Aim - Pick out every line in the material that contains the string "this", and copy each one.

Provided records -
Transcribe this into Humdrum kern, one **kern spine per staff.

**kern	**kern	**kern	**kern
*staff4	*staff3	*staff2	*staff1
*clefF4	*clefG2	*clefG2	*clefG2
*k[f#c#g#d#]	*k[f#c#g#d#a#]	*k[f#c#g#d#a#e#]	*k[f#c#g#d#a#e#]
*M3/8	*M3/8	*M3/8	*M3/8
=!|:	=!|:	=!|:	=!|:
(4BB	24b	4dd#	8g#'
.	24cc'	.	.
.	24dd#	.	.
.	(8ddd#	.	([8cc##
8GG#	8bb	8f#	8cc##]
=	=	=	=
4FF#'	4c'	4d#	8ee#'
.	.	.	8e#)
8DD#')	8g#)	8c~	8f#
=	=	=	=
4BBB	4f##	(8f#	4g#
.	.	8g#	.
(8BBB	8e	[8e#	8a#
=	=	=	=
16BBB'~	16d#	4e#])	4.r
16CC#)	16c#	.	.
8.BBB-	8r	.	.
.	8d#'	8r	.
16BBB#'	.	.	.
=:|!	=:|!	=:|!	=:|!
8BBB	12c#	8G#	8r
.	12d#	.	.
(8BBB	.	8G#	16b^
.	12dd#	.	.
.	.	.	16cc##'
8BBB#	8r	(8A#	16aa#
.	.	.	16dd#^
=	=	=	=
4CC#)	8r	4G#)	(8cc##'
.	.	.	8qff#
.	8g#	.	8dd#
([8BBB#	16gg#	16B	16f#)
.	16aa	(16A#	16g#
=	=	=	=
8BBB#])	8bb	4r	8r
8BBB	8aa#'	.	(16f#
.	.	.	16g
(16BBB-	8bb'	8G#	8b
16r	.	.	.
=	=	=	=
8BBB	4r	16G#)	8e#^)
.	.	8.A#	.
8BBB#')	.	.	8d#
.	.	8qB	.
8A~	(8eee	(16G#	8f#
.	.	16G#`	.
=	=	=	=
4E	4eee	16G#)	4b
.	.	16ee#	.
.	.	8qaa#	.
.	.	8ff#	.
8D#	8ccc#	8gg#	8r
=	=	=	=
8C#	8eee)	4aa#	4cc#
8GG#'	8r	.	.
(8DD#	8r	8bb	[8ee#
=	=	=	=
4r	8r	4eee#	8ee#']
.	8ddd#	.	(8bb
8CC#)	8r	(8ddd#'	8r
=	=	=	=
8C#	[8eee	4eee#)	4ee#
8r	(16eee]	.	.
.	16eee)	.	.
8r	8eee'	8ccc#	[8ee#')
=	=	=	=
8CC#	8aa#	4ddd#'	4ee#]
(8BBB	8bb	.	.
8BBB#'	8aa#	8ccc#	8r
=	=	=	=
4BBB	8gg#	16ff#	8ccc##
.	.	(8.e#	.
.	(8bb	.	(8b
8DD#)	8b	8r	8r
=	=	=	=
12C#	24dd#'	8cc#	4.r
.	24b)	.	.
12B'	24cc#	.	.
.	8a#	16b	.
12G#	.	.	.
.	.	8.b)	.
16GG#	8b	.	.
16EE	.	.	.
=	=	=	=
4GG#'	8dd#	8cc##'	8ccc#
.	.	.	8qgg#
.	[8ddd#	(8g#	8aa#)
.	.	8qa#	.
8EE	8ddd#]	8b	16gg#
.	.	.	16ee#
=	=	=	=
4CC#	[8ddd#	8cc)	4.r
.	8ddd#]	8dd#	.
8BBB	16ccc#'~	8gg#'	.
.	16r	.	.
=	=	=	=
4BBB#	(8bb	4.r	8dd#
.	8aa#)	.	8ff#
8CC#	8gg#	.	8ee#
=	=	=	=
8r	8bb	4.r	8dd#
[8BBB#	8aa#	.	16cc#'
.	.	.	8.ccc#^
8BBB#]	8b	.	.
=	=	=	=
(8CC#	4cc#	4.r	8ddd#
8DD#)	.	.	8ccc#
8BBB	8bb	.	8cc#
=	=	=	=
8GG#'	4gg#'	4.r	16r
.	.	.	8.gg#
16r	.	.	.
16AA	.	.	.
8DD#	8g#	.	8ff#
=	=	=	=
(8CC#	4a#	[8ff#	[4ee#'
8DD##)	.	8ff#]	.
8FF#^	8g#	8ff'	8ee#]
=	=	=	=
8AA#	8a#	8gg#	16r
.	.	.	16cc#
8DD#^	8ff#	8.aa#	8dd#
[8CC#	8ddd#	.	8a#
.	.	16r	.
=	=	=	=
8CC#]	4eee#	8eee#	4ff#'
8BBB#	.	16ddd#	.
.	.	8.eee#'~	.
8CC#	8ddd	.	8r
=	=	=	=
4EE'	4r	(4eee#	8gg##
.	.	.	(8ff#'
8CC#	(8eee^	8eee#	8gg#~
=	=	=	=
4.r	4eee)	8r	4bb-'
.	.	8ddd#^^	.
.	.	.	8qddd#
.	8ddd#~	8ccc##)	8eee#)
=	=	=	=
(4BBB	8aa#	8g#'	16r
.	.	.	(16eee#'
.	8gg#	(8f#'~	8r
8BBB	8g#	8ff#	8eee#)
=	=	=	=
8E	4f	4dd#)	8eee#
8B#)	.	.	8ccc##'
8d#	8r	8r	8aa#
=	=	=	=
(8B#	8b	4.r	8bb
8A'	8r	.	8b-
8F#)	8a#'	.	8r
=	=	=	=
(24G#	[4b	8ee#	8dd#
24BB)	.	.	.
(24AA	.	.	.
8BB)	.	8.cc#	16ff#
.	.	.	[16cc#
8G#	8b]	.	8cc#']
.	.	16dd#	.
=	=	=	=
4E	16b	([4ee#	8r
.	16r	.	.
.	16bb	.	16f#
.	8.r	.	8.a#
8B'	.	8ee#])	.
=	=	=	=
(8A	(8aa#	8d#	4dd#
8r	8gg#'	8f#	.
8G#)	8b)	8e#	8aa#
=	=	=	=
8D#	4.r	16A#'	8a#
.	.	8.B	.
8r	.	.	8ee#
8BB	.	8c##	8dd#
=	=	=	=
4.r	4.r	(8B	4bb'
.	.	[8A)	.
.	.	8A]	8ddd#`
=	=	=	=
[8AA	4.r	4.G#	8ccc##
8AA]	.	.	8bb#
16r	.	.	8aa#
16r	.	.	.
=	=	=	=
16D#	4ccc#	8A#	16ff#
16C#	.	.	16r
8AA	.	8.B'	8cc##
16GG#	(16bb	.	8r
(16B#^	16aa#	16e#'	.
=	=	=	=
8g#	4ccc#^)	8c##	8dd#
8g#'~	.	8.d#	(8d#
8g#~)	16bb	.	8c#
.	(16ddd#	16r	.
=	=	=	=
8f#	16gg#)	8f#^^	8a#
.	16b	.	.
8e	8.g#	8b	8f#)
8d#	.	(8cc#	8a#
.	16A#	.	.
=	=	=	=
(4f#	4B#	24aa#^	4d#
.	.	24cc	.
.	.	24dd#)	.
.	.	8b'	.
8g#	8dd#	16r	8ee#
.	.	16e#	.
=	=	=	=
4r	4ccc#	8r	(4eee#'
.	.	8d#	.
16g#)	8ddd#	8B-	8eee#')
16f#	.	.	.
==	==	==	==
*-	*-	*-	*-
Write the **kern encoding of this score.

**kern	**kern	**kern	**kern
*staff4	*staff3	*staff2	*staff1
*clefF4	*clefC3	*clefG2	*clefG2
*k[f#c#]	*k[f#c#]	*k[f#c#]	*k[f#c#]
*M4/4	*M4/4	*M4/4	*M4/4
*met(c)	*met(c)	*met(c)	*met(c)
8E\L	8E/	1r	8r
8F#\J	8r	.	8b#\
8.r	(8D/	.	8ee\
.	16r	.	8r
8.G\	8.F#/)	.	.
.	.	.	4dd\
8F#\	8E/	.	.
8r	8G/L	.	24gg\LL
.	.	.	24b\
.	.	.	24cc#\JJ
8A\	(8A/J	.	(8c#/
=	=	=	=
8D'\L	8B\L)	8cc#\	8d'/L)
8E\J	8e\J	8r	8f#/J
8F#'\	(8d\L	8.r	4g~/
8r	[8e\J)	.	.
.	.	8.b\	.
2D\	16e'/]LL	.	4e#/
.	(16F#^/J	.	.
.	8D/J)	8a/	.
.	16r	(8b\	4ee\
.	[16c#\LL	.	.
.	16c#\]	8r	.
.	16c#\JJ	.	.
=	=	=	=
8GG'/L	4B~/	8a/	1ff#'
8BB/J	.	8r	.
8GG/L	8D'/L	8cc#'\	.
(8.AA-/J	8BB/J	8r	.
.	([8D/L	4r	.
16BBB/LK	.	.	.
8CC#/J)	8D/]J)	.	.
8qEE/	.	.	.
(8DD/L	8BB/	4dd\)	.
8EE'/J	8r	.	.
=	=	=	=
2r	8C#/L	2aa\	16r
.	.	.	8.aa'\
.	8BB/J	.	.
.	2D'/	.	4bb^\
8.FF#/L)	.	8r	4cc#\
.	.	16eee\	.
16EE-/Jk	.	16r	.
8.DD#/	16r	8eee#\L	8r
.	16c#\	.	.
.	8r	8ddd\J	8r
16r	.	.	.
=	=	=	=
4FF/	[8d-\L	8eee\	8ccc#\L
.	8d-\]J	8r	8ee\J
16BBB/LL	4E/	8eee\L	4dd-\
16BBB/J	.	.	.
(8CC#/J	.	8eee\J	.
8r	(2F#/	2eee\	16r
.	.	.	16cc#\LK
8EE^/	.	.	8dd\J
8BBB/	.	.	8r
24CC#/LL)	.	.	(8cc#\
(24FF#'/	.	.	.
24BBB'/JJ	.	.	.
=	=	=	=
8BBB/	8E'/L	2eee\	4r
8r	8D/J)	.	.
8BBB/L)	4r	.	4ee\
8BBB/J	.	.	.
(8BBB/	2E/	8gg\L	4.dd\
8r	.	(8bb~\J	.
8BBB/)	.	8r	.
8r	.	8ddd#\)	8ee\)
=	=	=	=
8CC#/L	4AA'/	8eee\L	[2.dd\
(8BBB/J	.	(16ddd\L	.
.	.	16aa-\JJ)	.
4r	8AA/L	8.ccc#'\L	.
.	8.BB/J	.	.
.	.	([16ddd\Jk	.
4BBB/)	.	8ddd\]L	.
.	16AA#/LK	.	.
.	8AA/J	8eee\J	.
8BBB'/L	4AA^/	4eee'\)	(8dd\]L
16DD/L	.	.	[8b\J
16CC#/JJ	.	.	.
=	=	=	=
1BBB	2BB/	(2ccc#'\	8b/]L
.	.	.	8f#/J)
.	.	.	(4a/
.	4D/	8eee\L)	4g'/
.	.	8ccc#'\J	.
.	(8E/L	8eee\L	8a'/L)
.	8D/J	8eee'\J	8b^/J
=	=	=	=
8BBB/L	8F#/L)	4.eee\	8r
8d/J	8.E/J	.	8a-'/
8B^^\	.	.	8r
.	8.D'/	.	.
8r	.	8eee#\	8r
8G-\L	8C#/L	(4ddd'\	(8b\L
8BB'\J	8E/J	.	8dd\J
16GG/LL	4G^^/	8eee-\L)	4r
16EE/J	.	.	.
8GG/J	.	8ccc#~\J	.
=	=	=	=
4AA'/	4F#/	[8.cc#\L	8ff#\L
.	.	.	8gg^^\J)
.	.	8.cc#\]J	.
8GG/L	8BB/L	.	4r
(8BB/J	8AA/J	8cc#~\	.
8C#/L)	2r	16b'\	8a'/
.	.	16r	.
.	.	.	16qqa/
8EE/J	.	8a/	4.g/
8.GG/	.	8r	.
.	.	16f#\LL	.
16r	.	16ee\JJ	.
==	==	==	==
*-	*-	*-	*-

Finished task -
Transcribe this into Humdrum kern, one **kern spine per staff.
Write the **kern encoding of this score.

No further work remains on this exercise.